#### WHAT YOU ARE ASKED TO DO
Copy each line of the entries below that contains the string "pink".

:: MATERIAL TO PROCESS

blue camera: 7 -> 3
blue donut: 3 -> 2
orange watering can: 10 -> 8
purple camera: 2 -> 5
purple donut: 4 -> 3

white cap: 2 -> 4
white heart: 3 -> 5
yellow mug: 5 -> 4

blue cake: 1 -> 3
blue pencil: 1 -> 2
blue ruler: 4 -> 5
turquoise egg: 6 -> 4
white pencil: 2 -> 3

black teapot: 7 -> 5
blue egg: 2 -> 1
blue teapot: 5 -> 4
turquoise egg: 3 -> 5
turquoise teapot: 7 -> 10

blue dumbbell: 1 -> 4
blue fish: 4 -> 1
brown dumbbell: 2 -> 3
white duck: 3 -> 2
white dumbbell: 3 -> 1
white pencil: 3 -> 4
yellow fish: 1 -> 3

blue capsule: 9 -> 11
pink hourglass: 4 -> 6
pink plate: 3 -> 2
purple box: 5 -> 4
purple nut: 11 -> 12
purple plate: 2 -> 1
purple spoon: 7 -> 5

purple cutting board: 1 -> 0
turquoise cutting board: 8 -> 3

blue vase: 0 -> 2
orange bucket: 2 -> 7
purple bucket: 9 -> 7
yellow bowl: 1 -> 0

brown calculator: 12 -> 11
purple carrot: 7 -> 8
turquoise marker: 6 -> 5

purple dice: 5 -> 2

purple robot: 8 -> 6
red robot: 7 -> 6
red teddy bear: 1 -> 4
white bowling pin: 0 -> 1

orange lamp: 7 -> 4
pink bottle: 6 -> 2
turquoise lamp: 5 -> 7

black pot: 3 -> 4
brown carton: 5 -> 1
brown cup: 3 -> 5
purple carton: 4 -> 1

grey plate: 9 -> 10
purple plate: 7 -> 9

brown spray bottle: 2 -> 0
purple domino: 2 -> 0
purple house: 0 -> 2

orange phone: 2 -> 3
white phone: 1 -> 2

::::

#### TASK ANSWER
pink hourglass: 4 -> 6
pink plate: 3 -> 2
pink bottle: 6 -> 2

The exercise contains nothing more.